TASK OBJECTIVE
When the line containing "C204: 1.5nF (GND, SIG) -> 1.5uF (GND, SIG)" appears in the data below, begin copying there and stop only after the line containing "U206 pin in-: SUM -> none".

DATA EXCERPTS
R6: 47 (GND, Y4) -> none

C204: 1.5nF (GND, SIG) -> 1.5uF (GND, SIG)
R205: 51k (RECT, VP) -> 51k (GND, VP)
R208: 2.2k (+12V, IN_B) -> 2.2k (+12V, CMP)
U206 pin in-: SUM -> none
--
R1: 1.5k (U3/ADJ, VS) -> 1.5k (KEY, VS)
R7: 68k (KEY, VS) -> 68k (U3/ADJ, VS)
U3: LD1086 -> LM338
...
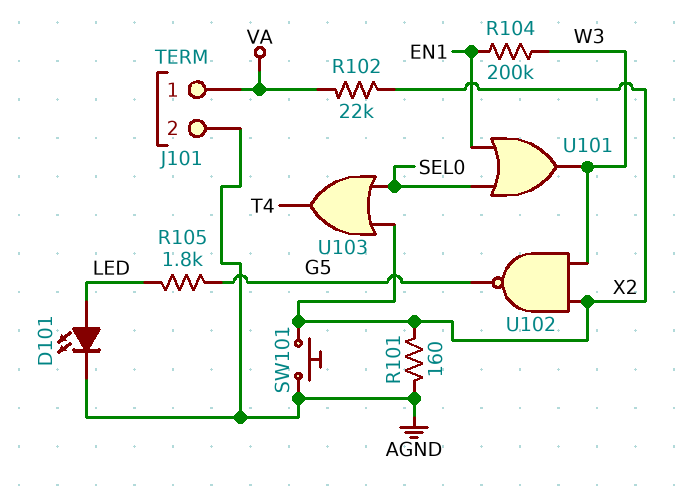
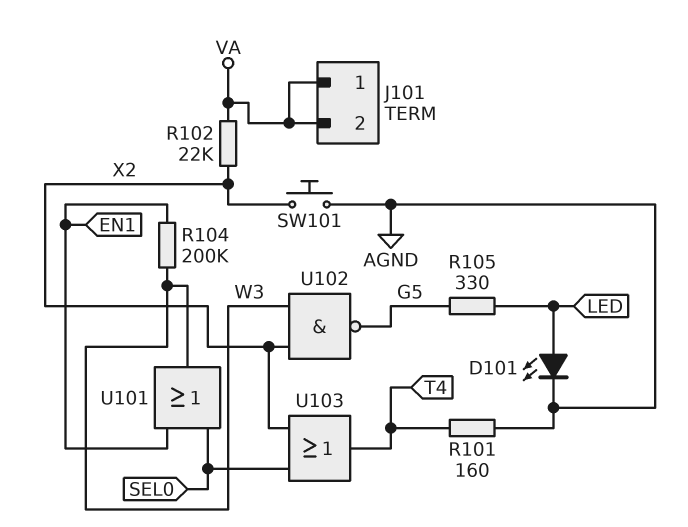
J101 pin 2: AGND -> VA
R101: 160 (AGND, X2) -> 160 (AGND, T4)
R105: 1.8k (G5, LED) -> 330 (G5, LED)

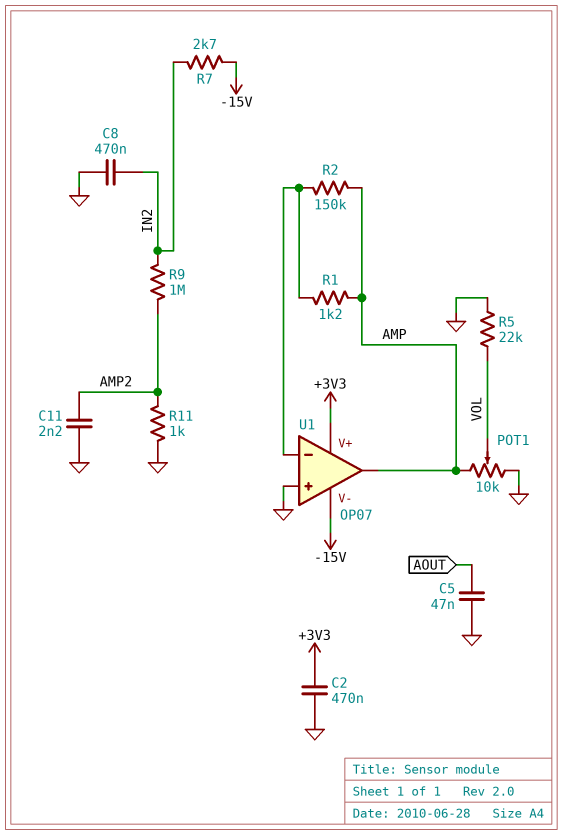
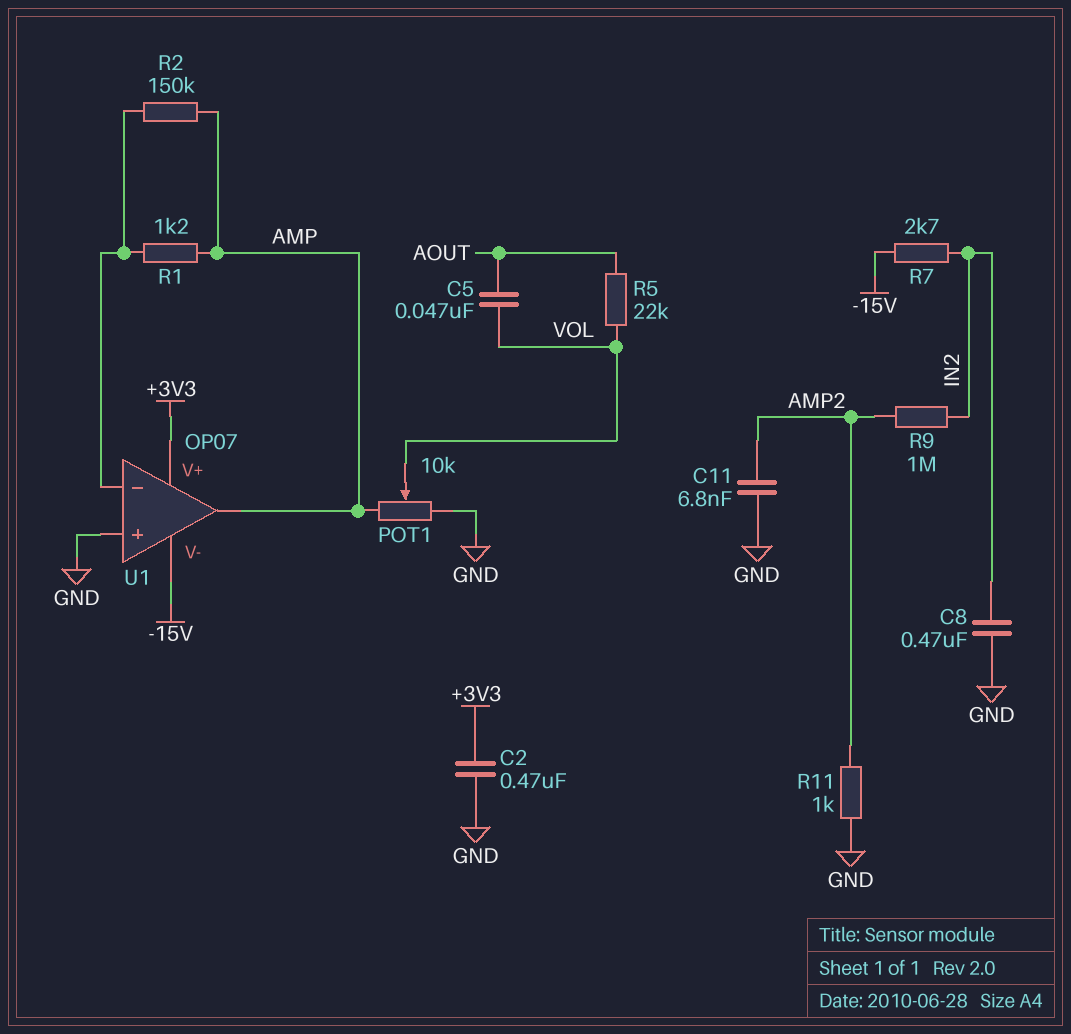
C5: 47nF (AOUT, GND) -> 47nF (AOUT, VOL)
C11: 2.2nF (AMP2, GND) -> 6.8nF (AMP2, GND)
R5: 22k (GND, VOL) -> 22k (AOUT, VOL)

SOLUTION TO THE EXERCISE
C204: 1.5nF (GND, SIG) -> 1.5uF (GND, SIG)
R205: 51k (RECT, VP) -> 51k (GND, VP)
R208: 2.2k (+12V, IN_B) -> 2.2k (+12V, CMP)
U206 pin in-: SUM -> none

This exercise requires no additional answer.